Pull out every line from the records below and reproduce each one character for character.

+++ Exercise input

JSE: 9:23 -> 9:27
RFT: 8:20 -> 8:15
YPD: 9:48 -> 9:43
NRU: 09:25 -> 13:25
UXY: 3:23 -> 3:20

++++++

*Solution to this problem:*
JSE: 9:23 -> 9:27
RFT: 8:20 -> 8:15
YPD: 9:48 -> 9:43
NRU: 09:25 -> 13:25
UXY: 3:23 -> 3:20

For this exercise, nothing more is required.